**ABOUT THIS TASK:** A copy is needed of each line in the records that has the word "none".

--- --- ---

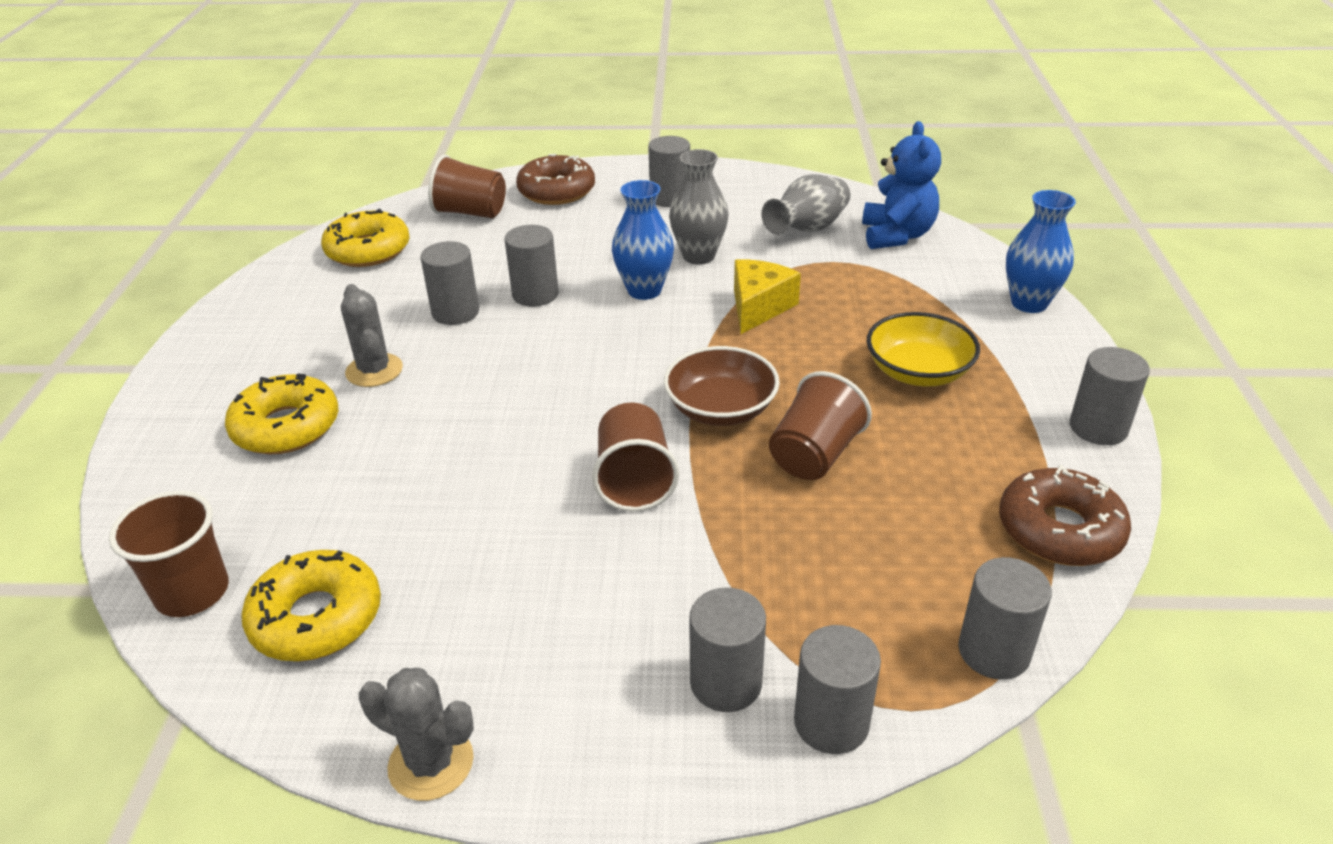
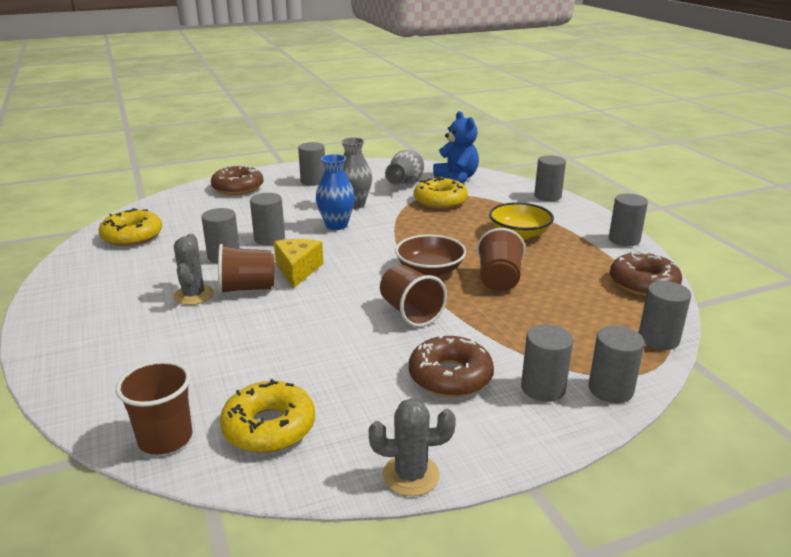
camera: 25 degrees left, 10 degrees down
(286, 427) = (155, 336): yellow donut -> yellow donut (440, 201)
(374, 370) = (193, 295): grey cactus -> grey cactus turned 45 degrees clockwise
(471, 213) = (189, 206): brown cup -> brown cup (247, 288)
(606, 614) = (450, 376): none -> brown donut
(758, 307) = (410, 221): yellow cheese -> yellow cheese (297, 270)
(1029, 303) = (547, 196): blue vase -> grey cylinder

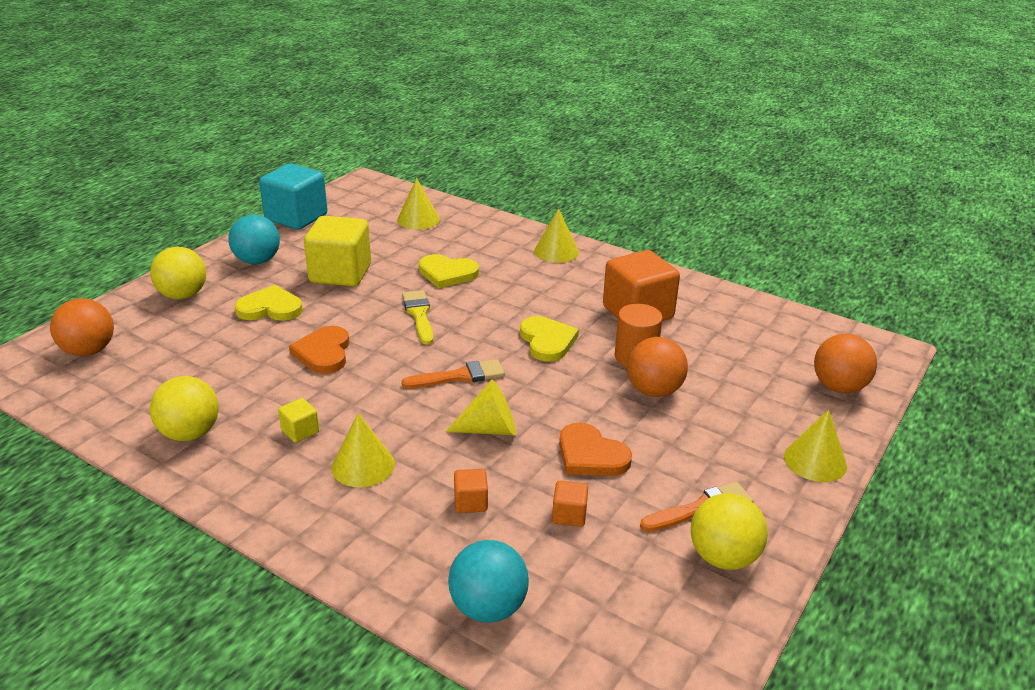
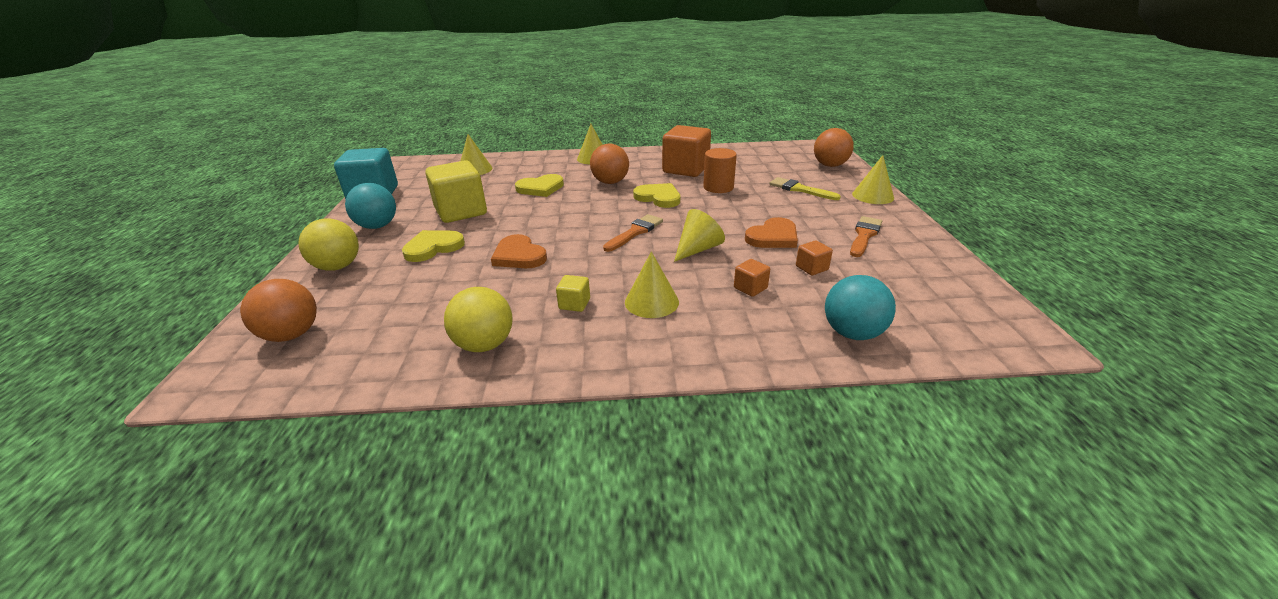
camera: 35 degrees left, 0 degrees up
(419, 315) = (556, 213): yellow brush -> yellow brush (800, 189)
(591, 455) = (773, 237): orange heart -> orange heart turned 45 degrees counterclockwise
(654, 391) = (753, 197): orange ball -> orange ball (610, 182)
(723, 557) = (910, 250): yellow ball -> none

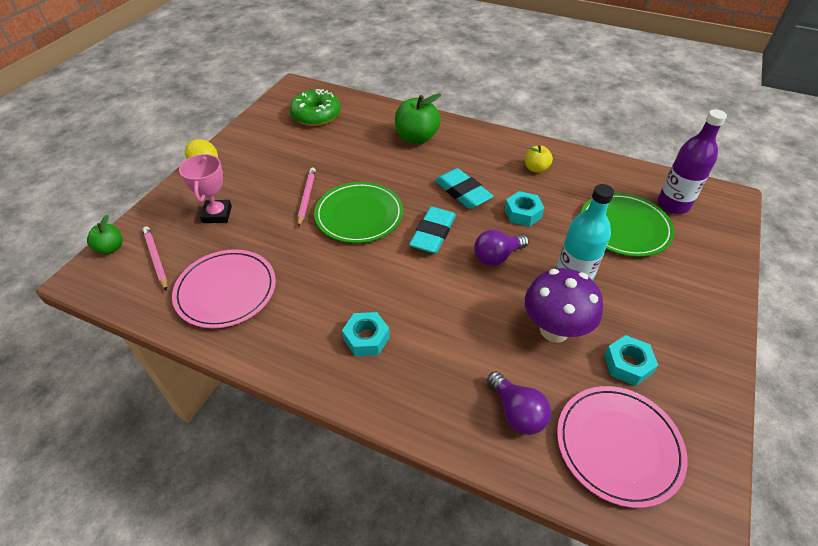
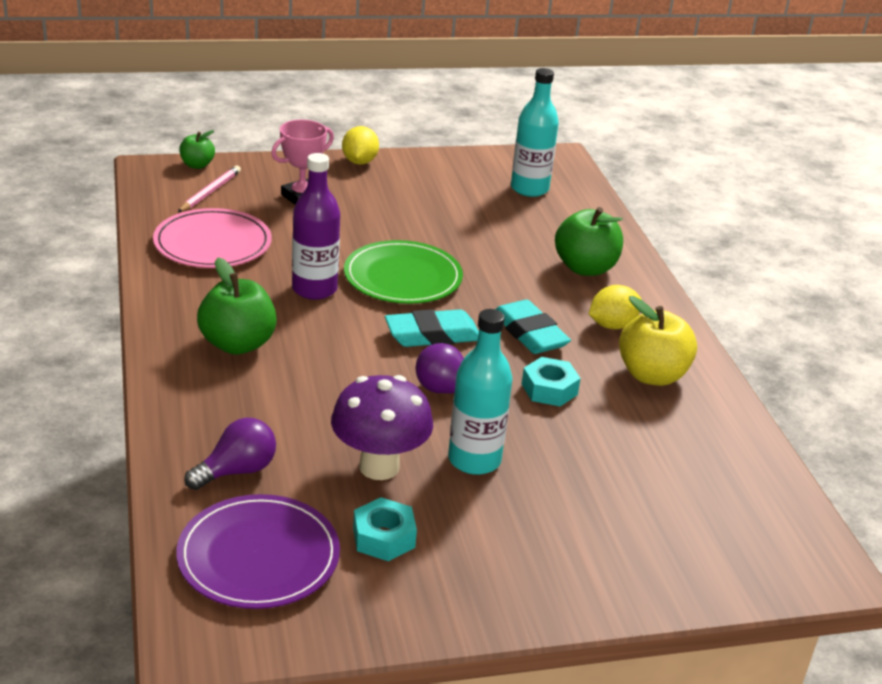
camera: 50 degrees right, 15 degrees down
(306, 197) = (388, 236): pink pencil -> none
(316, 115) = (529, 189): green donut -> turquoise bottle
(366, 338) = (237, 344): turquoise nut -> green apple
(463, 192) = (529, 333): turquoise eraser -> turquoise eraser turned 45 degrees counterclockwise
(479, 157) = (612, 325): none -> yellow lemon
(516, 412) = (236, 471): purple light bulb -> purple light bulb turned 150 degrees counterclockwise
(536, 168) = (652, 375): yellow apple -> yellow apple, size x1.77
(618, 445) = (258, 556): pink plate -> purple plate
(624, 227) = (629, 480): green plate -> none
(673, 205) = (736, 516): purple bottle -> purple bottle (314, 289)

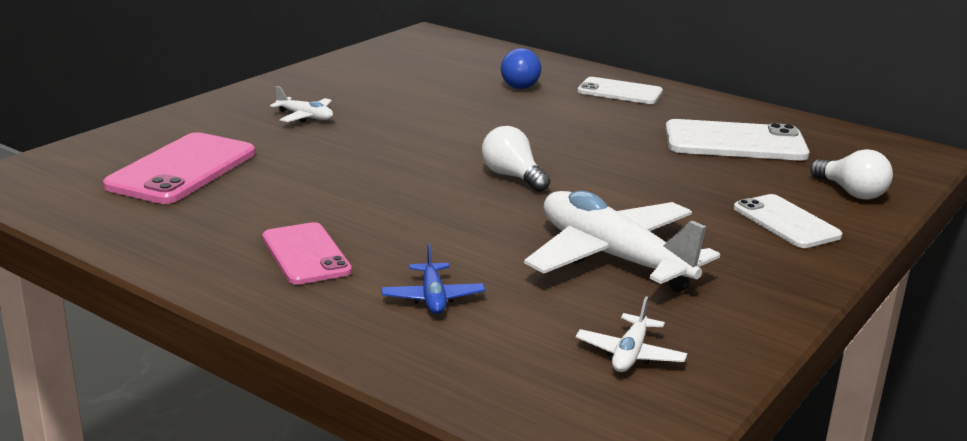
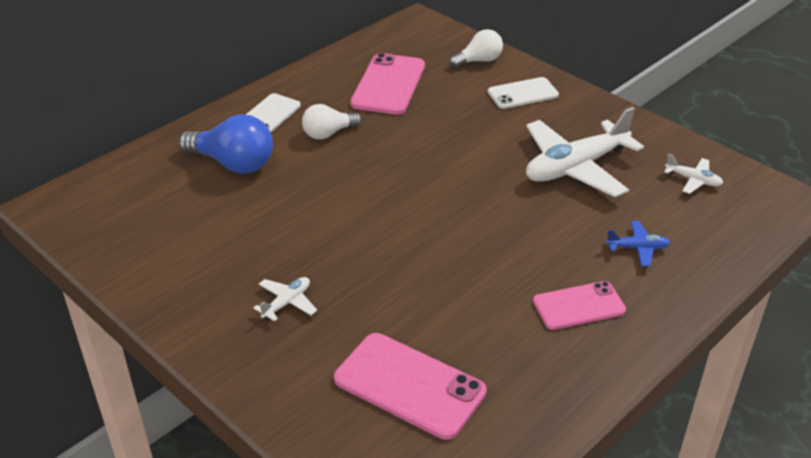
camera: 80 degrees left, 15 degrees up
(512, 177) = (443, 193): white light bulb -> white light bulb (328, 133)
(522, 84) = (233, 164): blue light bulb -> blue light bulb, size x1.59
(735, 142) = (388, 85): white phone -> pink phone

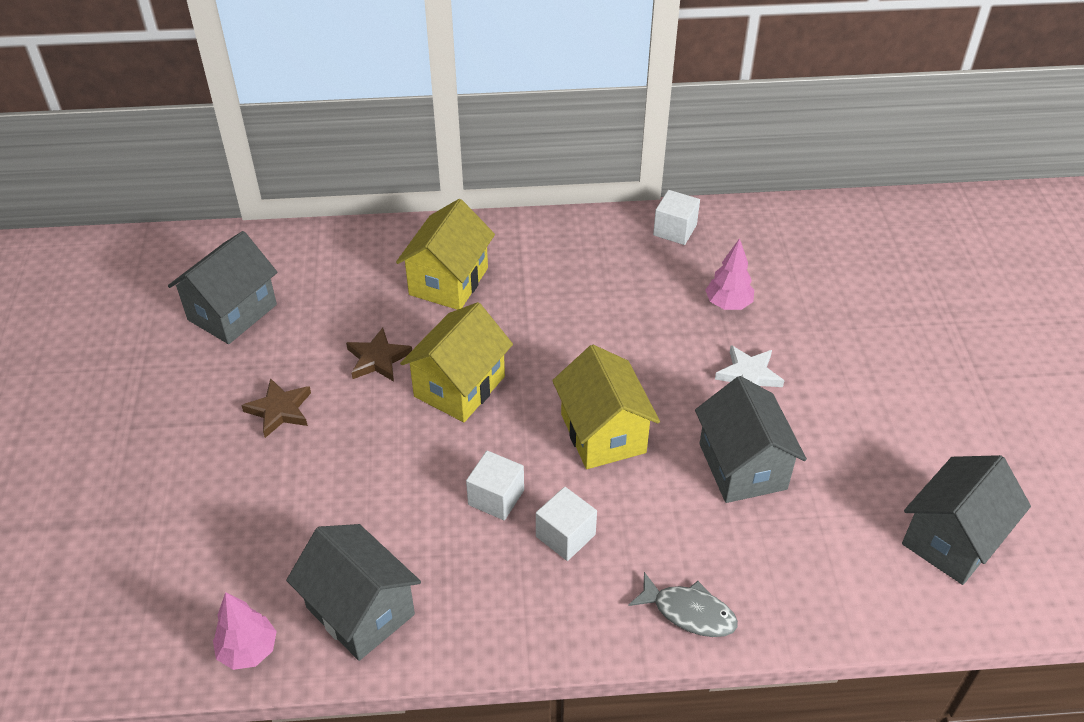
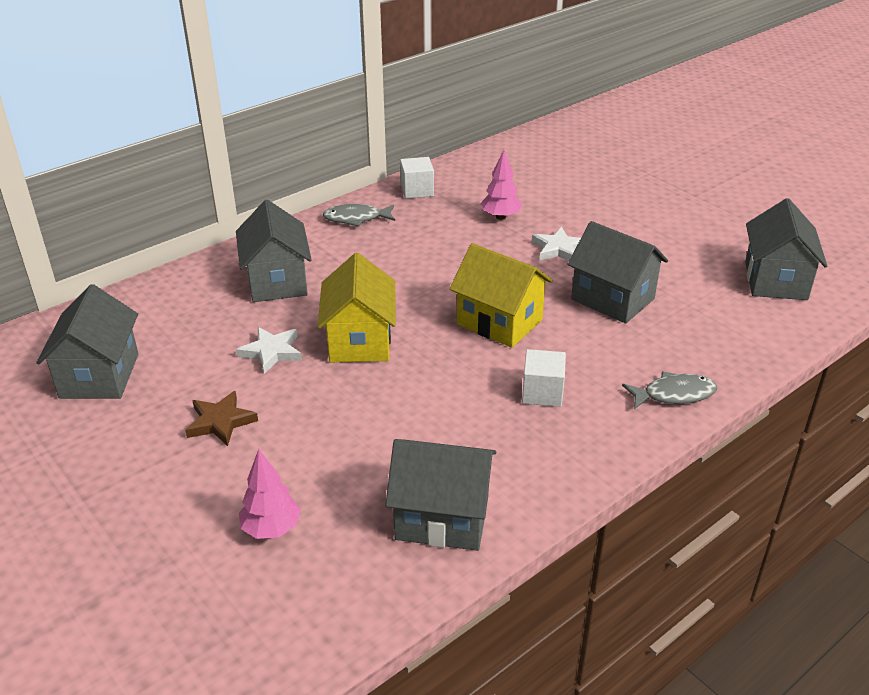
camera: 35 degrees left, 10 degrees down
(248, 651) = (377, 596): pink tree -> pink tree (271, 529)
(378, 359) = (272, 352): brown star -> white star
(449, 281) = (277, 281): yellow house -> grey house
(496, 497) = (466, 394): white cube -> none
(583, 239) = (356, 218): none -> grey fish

--- --- ---

**THE ANSWER:**
(606, 614) = (450, 376): none -> brown donut
(723, 557) = (910, 250): yellow ball -> none
(306, 197) = (388, 236): pink pencil -> none
(479, 157) = (612, 325): none -> yellow lemon
(624, 227) = (629, 480): green plate -> none
(496, 497) = (466, 394): white cube -> none
(583, 239) = (356, 218): none -> grey fish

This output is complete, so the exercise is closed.